WORK TASK: Pictures stay out. Everything else in the listing below gets written out exactly.

PROVIDED INFORMATION:
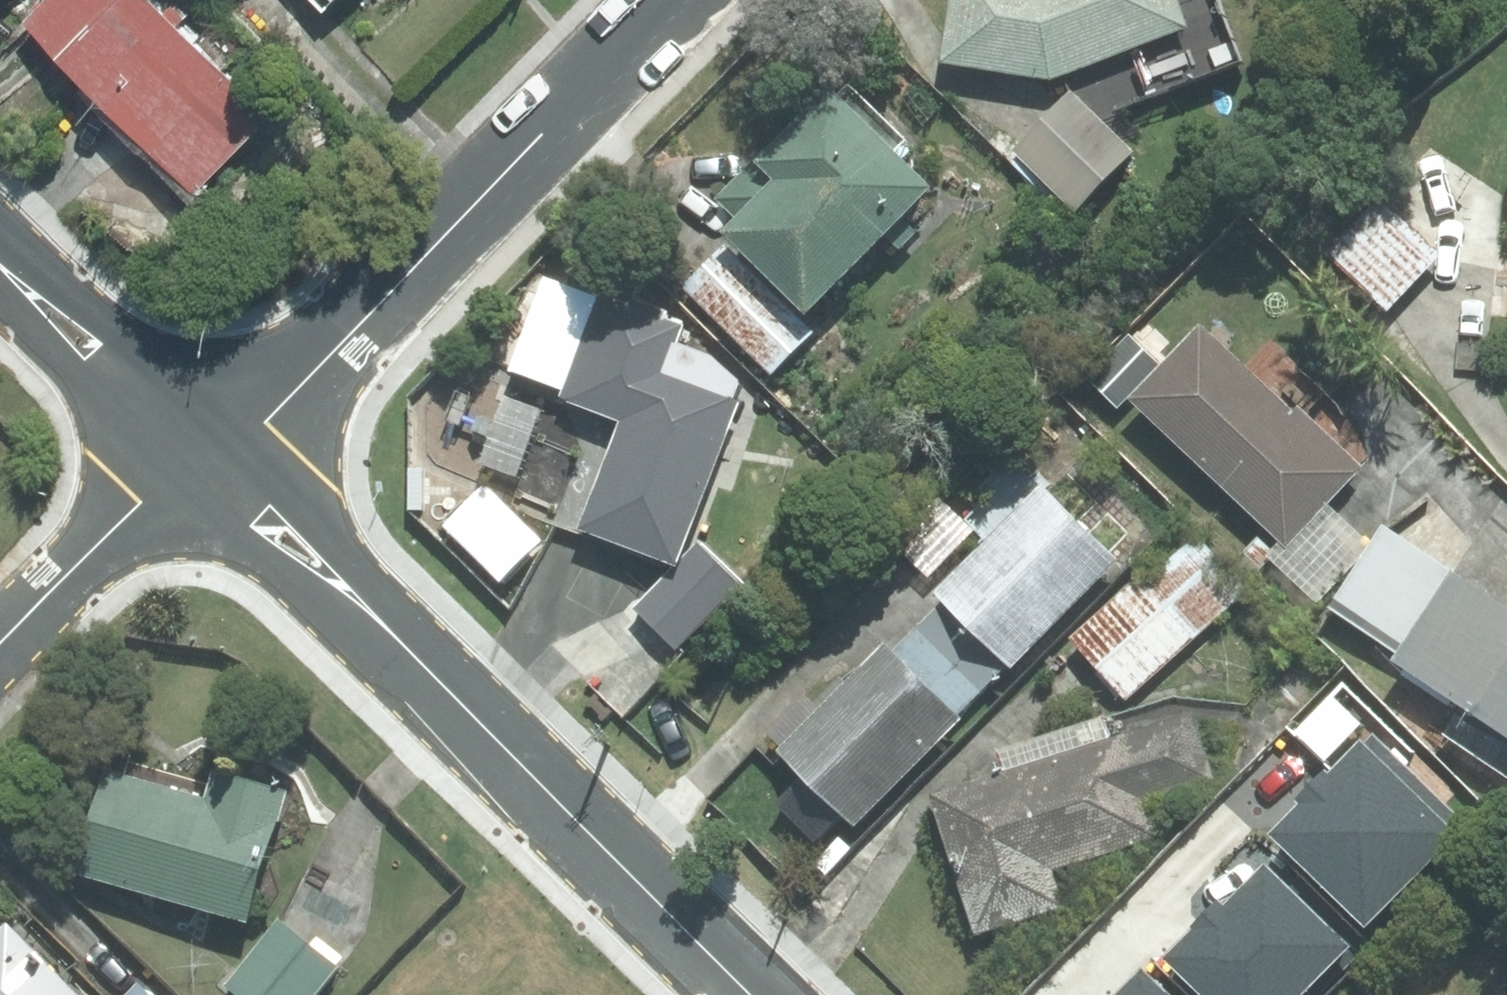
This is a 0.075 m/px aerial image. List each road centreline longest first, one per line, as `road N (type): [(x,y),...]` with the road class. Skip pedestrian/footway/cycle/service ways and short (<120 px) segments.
road 1 (residential): [(750,994),(209,458)]
road 2 (residential): [(209,458),(267,421),(675,0)]
road 3 (residential): [(209,458),(0,268)]
road 4 (residential): [(0,645),(140,504),(209,458)]

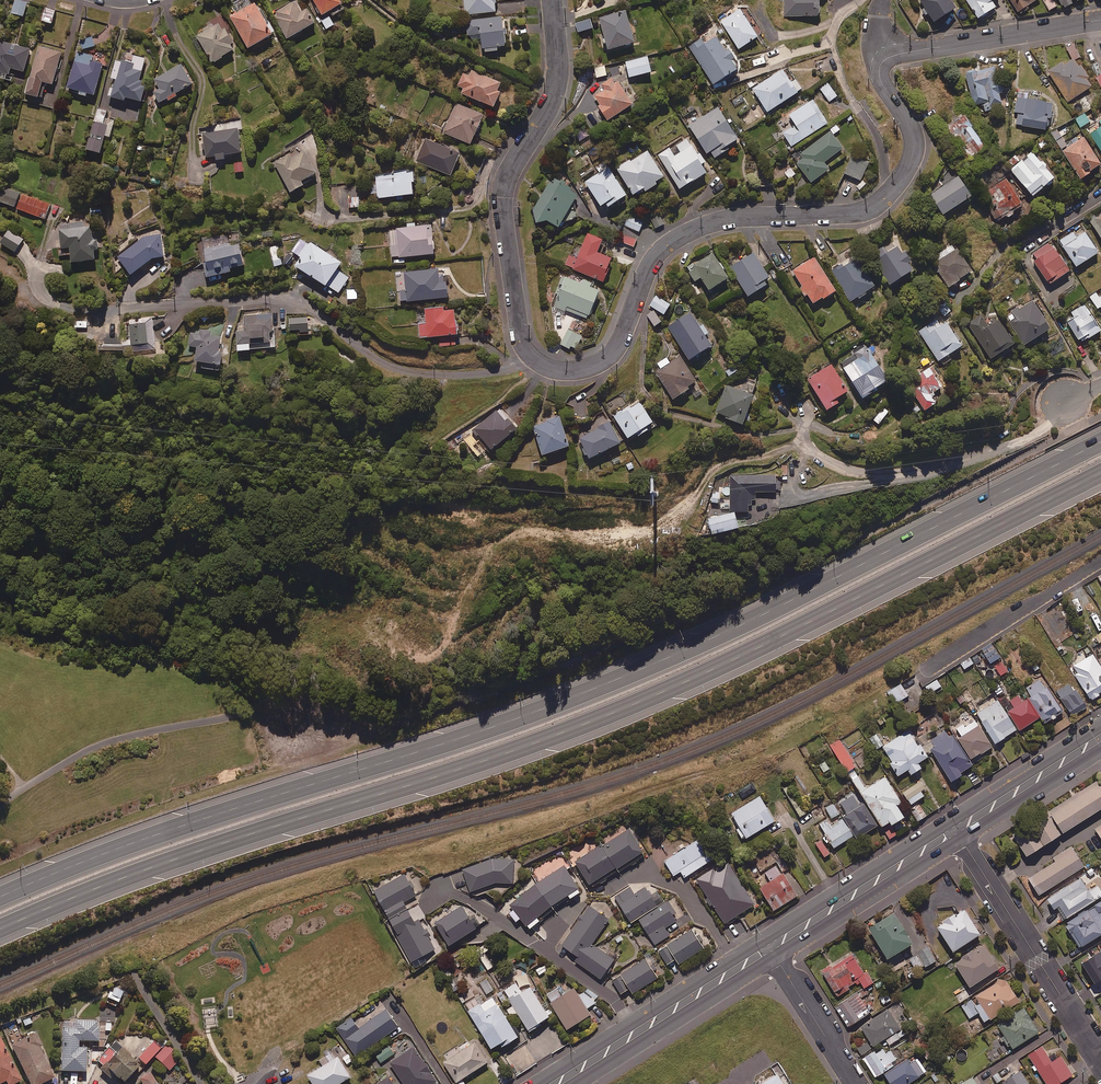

RESULT FOR THIS TASK:
This is a 0.075 m/px aerial image. List each road centreline longest first, one per line, as `road N (type): [(x,y),...]` with the road class. Skip pedestrian/footway/cycle/service ways and short (<120 px) segments.
road 1 (residential): [(750,994),(209,458)]
road 2 (residential): [(209,458),(267,421),(675,0)]
road 3 (residential): [(209,458),(0,268)]
road 4 (residential): [(0,645),(140,504),(209,458)]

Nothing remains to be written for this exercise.